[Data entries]

::::::

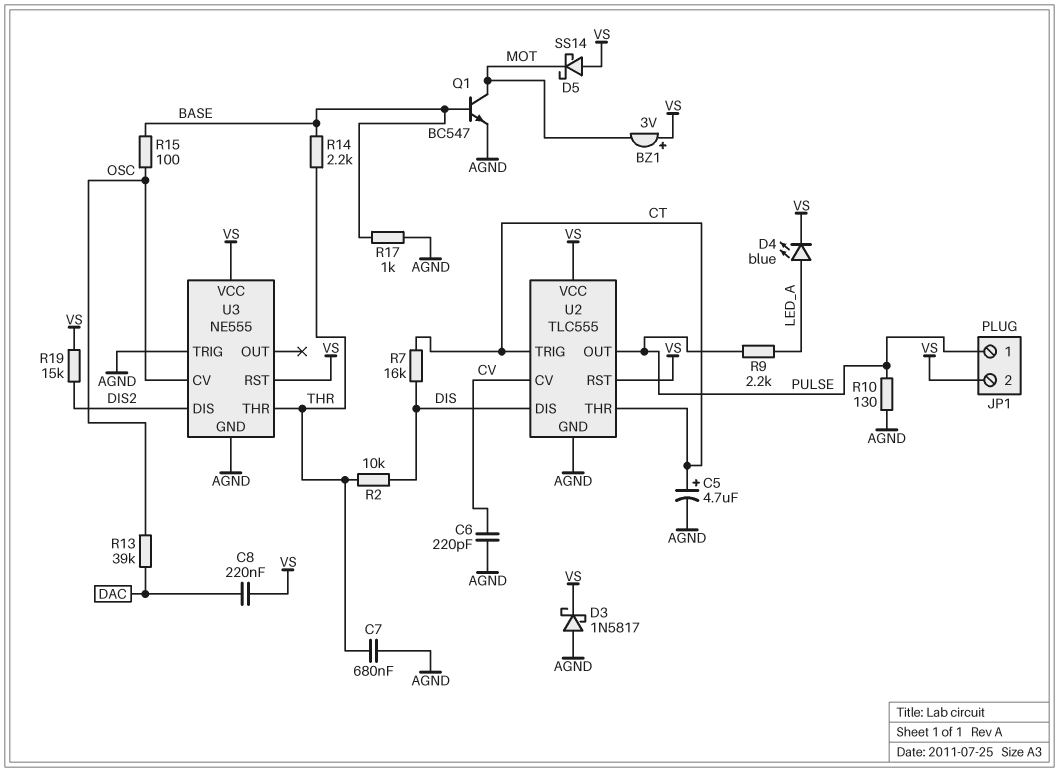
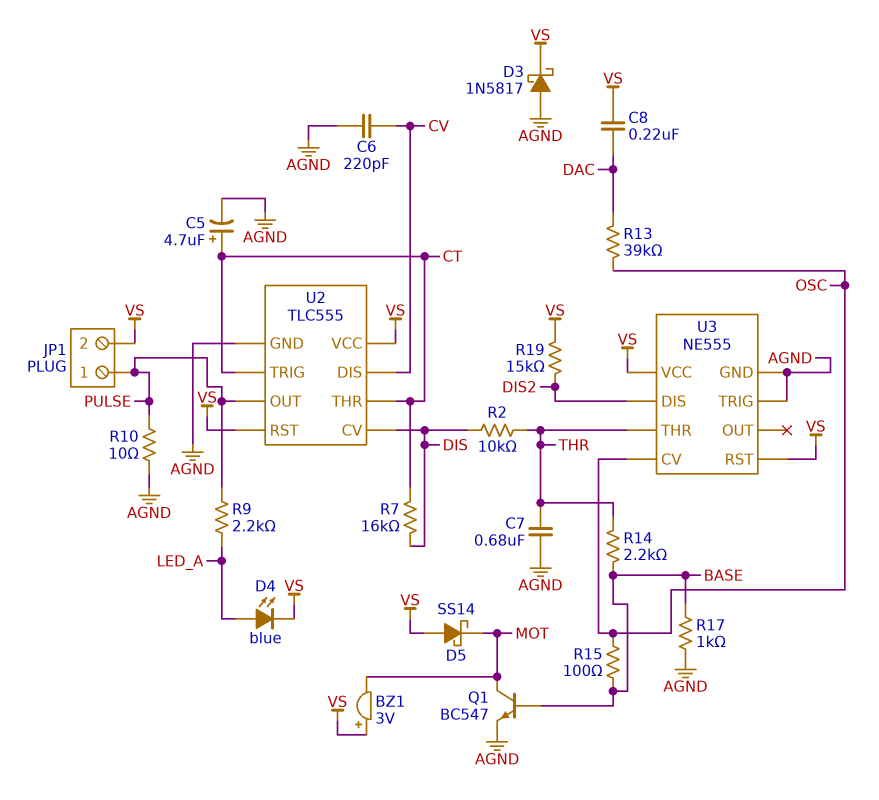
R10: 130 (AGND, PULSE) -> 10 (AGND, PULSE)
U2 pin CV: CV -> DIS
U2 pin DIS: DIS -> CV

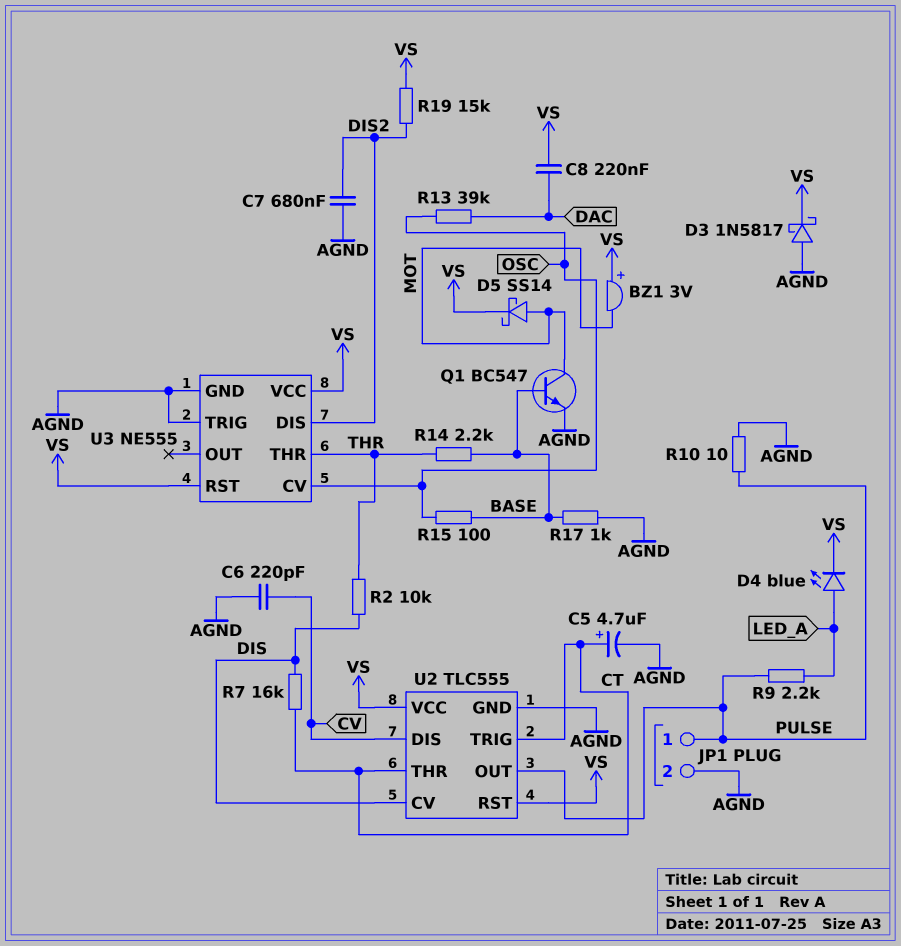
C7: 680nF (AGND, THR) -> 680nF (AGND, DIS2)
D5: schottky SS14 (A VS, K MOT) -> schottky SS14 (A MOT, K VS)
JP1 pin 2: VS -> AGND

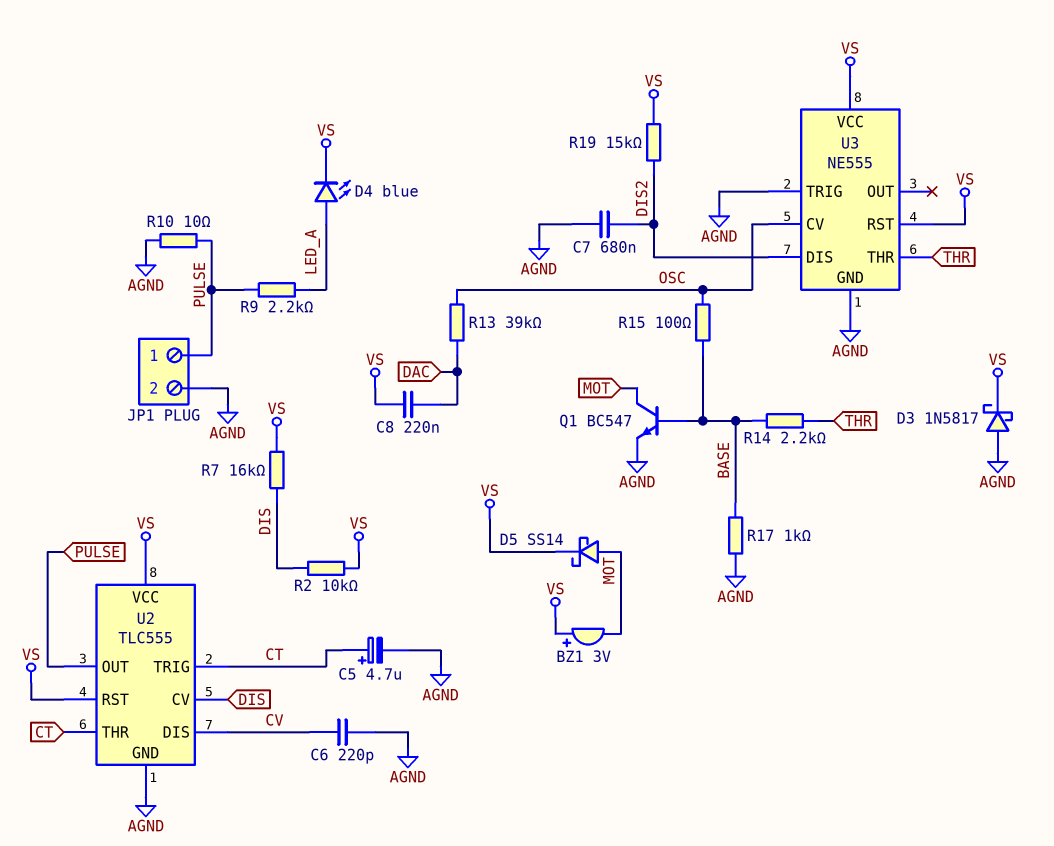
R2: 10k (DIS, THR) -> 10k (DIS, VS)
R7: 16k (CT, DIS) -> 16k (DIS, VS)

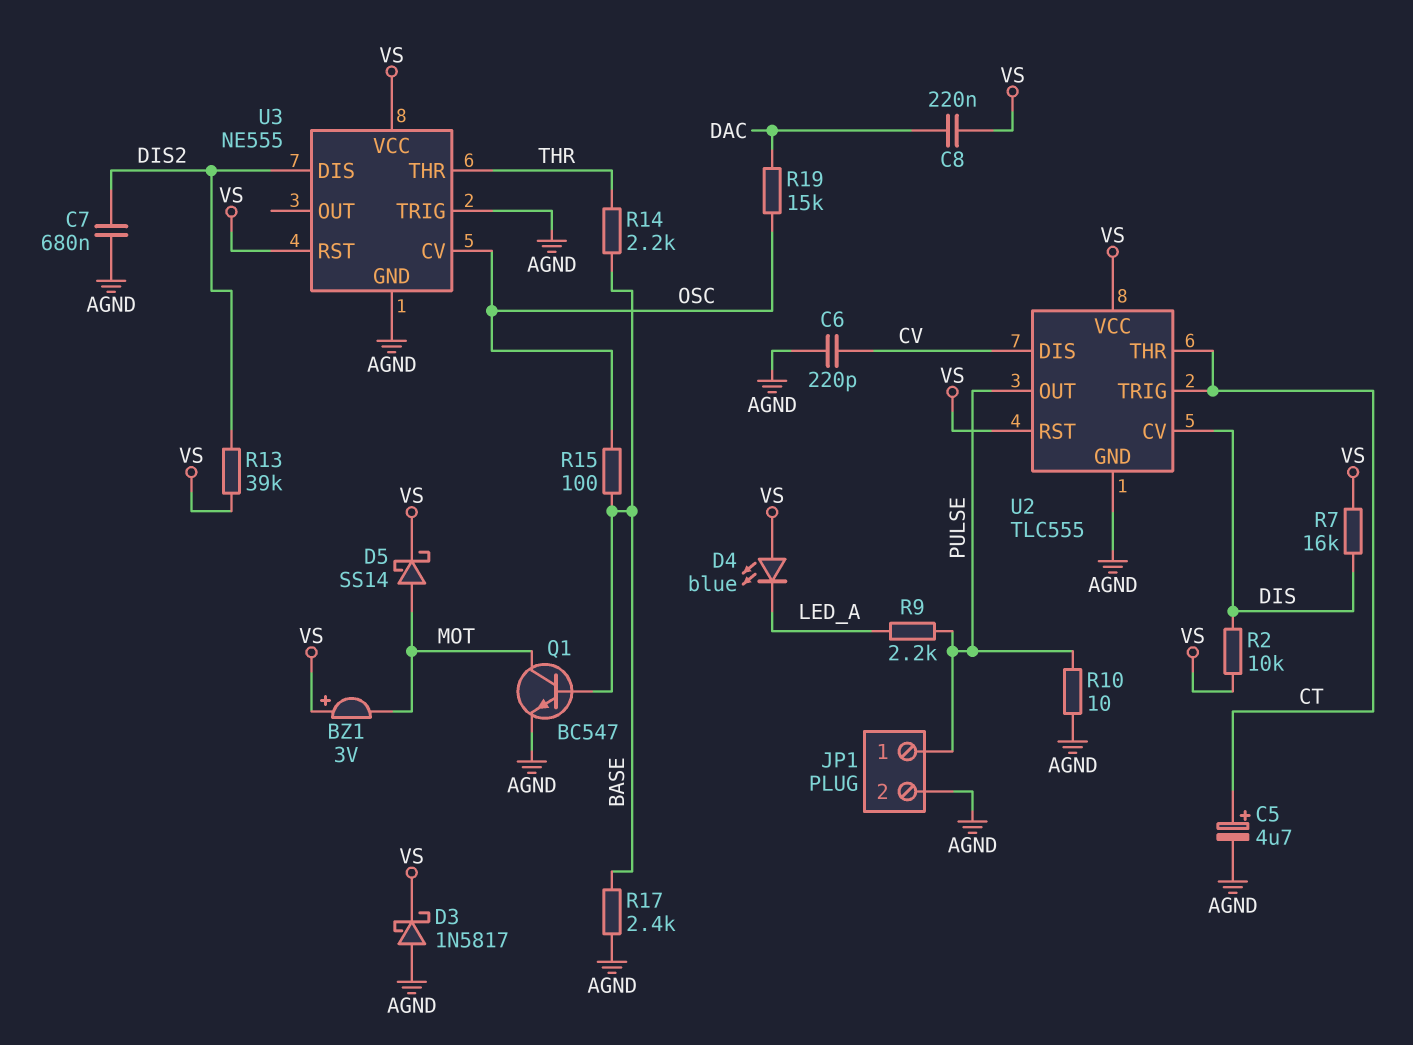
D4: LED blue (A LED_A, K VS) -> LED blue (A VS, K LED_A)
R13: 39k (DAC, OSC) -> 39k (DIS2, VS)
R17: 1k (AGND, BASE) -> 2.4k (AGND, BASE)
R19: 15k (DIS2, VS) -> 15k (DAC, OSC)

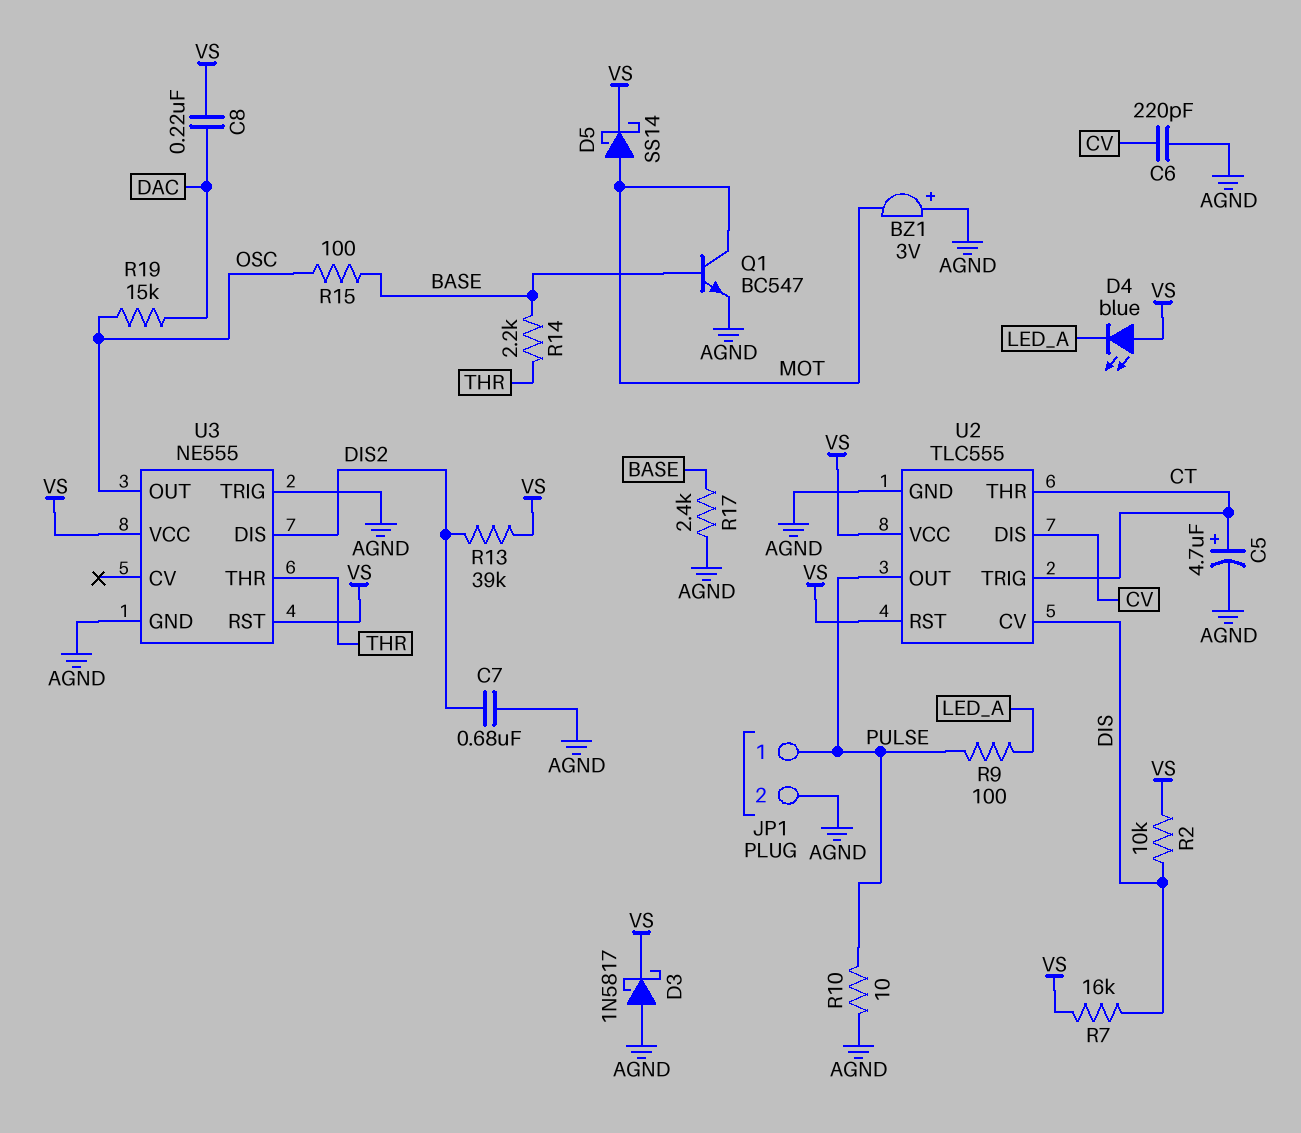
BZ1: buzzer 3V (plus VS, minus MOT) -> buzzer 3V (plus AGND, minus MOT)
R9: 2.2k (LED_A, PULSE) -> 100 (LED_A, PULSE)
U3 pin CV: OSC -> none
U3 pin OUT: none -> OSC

::::::

[ASSIGNMENT]: Full transcription without images: please go through the records and repeat them exactly.

[RESPONSE TO THE EXERCISE]:
R10: 130 (AGND, PULSE) -> 10 (AGND, PULSE)
U2 pin CV: CV -> DIS
U2 pin DIS: DIS -> CV

C7: 680nF (AGND, THR) -> 680nF (AGND, DIS2)
D5: schottky SS14 (A VS, K MOT) -> schottky SS14 (A MOT, K VS)
JP1 pin 2: VS -> AGND

R2: 10k (DIS, THR) -> 10k (DIS, VS)
R7: 16k (CT, DIS) -> 16k (DIS, VS)

D4: LED blue (A LED_A, K VS) -> LED blue (A VS, K LED_A)
R13: 39k (DAC, OSC) -> 39k (DIS2, VS)
R17: 1k (AGND, BASE) -> 2.4k (AGND, BASE)
R19: 15k (DIS2, VS) -> 15k (DAC, OSC)

BZ1: buzzer 3V (plus VS, minus MOT) -> buzzer 3V (plus AGND, minus MOT)
R9: 2.2k (LED_A, PULSE) -> 100 (LED_A, PULSE)
U3 pin CV: OSC -> none
U3 pin OUT: none -> OSC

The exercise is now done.